Work to complete:
Find every line in the entries below that contains the string "water", and copy each of those lines. Case counts.

Records from a data source:

--- START ---

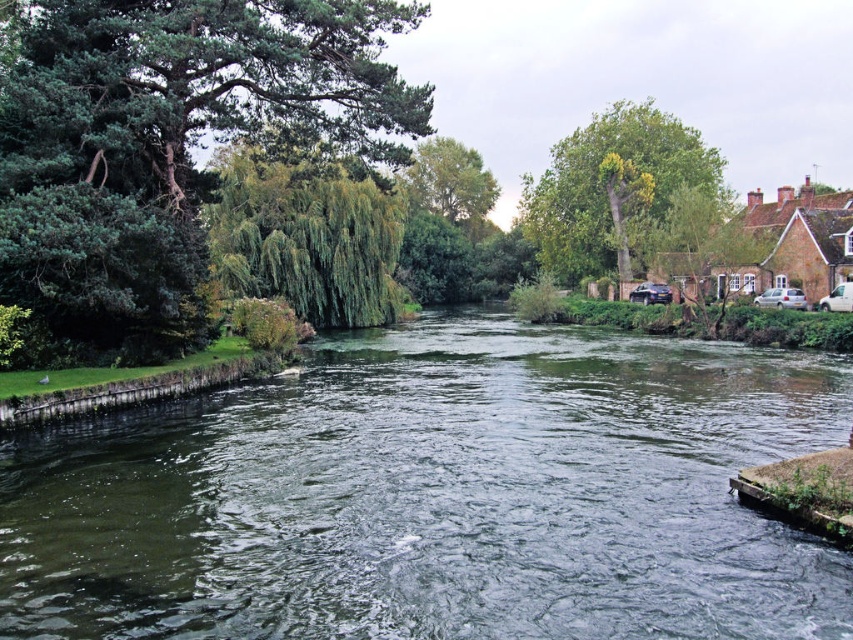
Question: From the image, what is the correct spatial relationship of green leafy tree at upper right in relation to green leafy tree at upper center?

Choices:
 (A) left
 (B) right

Answer: (B)

Question: Does green water at center have a greater width compared to green leafy tree at upper center?

Choices:
 (A) yes
 (B) no

Answer: (A)

Question: Is green water at center further to the viewer compared to green needle-like leaves at left?

Choices:
 (A) yes
 (B) no

Answer: (B)

Question: Among these objects, which one is farthest from the camera?

Choices:
 (A) green leafy tree at upper right
 (B) green needle-like leaves at left
 (C) green leafy tree at left

Answer: (A)

Question: Which of the following is the closest to the observer?

Choices:
 (A) (613, 221)
 (B) (419, 186)
 (C) (25, 493)

Answer: (C)

Question: Estimate the real-world distances between objects in this image. Which object is farther from the green leafy tree at upper center?

Choices:
 (A) green needle-like leaves at left
 (B) green leafy tree at left

Answer: (A)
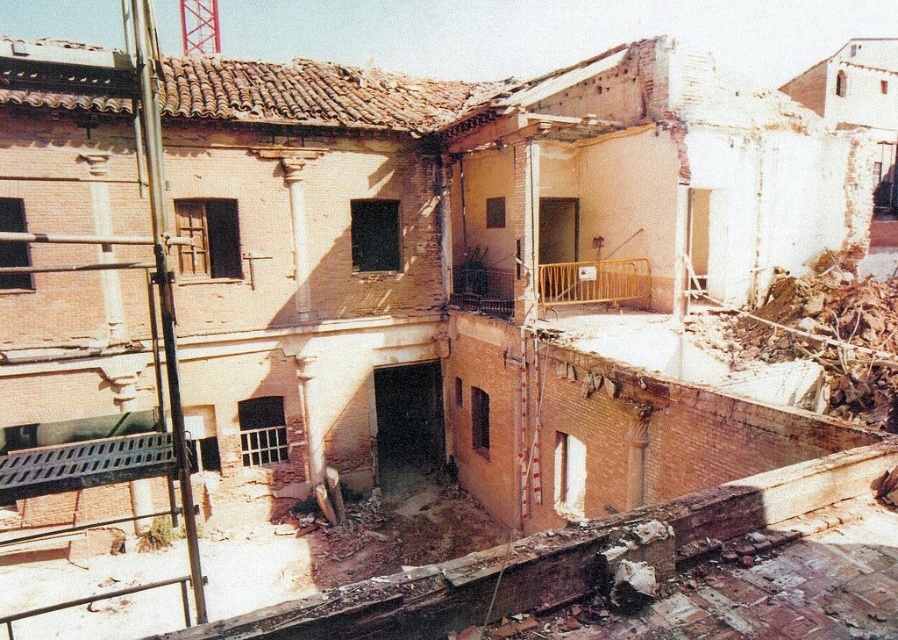
Question: Which point is farther from the camera taking this photo?

Choices:
 (A) (507, 305)
 (B) (25, 493)

Answer: (A)

Question: Is metallic grid at lower left above yellow metallic railing at center?

Choices:
 (A) no
 (B) yes

Answer: (A)

Question: Which point is farther from the camera taking this photo?

Choices:
 (A) (41, 458)
 (B) (476, 289)

Answer: (B)

Question: Does metallic grid at lower left have a greater width compared to yellow metallic railing at center?

Choices:
 (A) yes
 (B) no

Answer: (B)

Question: Observing the image, what is the correct spatial positioning of metallic grid at lower left in reference to yellow metallic railing at center?

Choices:
 (A) right
 (B) left

Answer: (B)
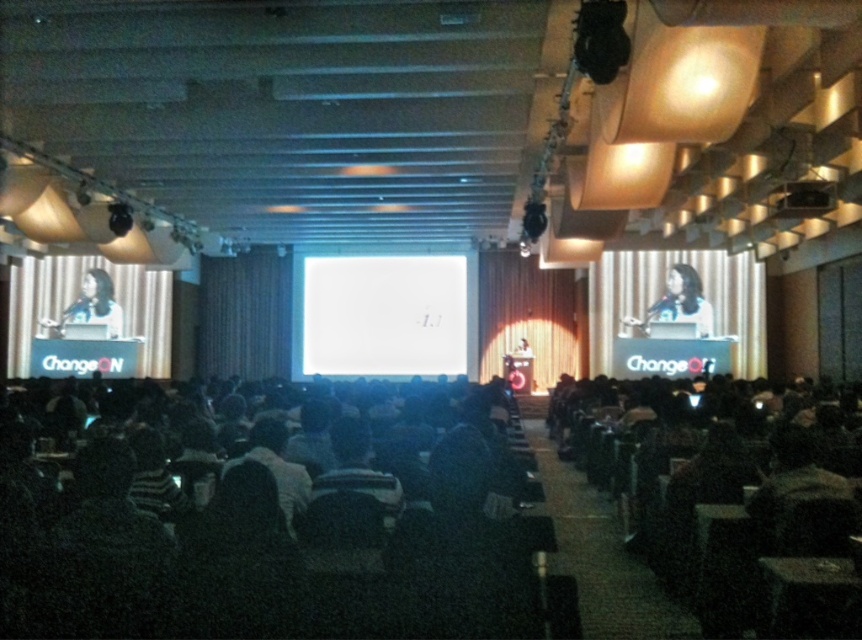
You are attending a conference in the hall and need to locate the matte black laptop at left. Based on its coordinates, where would you find it in the room?

The matte black laptop at left is located at coordinates point [91,307], which places it near the center of the left side wall in the room.

You are an attendee at the conference and you need to borrow a laptop. Both the matte black laptop at right and the matte black laptop at left are available. However, you notice that one is placed over the other. Which laptop should you choose to avoid disturbing the setup?

The matte black laptop at left should be chosen because the matte black laptop at right is positioned over it, so removing the one underneath might disrupt the setup.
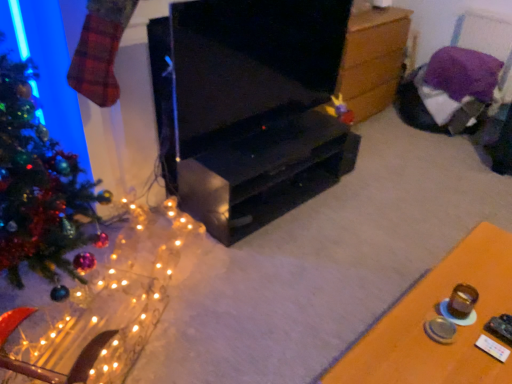
Question: From the image's perspective, is illuminated wire mesh at left below black glossy tv stand at center?

Choices:
 (A) no
 (B) yes

Answer: (B)

Question: Is illuminated wire mesh at left further to camera compared to black glossy tv stand at center?

Choices:
 (A) no
 (B) yes

Answer: (A)

Question: Can you confirm if illuminated wire mesh at left is taller than black glossy tv stand at center?

Choices:
 (A) no
 (B) yes

Answer: (A)

Question: From the image's perspective, does illuminated wire mesh at left appear higher than black glossy tv stand at center?

Choices:
 (A) no
 (B) yes

Answer: (A)

Question: From a real-world perspective, does illuminated wire mesh at left sit lower than black glossy tv stand at center?

Choices:
 (A) yes
 (B) no

Answer: (A)

Question: Looking at the image, does wooden chest at center, acting as the 1th table starting from the back, seem bigger or smaller compared to illuminated wire mesh at left?

Choices:
 (A) big
 (B) small

Answer: (A)

Question: In the image, is wooden chest at center, which ranks as the first table in top-to-bottom order, positioned in front of or behind illuminated wire mesh at left?

Choices:
 (A) front
 (B) behind

Answer: (B)

Question: From a real-world perspective, is wooden chest at center, which ranks as the first table in top-to-bottom order, physically located above or below illuminated wire mesh at left?

Choices:
 (A) below
 (B) above

Answer: (B)

Question: From the image's perspective, is wooden chest at center, which is the second table from bottom to top, above or below illuminated wire mesh at left?

Choices:
 (A) below
 (B) above

Answer: (B)

Question: Would you say wooden table at lower right, the 1th table when ordered from front to back, is inside or outside black glossy tv stand at center?

Choices:
 (A) outside
 (B) inside

Answer: (A)

Question: Considering the positions of wooden table at lower right, the 1th table when ordered from front to back, and black glossy tv stand at center in the image, is wooden table at lower right, the 1th table when ordered from front to back, wider or thinner than black glossy tv stand at center?

Choices:
 (A) wide
 (B) thin

Answer: (A)

Question: From a real-world perspective, is wooden table at lower right, the 1th table when ordered from front to back, positioned above or below black glossy tv stand at center?

Choices:
 (A) below
 (B) above

Answer: (A)

Question: Is point (410, 309) positioned closer to the camera than point (218, 77)?

Choices:
 (A) closer
 (B) farther

Answer: (A)

Question: Is shiny green christmas tree at left taller or shorter than black matte tv cabinet at center?

Choices:
 (A) short
 (B) tall

Answer: (B)

Question: Choose the correct answer: Is shiny green christmas tree at left inside black matte tv cabinet at center or outside it?

Choices:
 (A) outside
 (B) inside

Answer: (A)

--- END ---

Expected output:
Question: Does green water at center have a greater width compared to green leafy tree at upper center?
Question: Is green water at center further to the viewer compared to green needle-like leaves at left?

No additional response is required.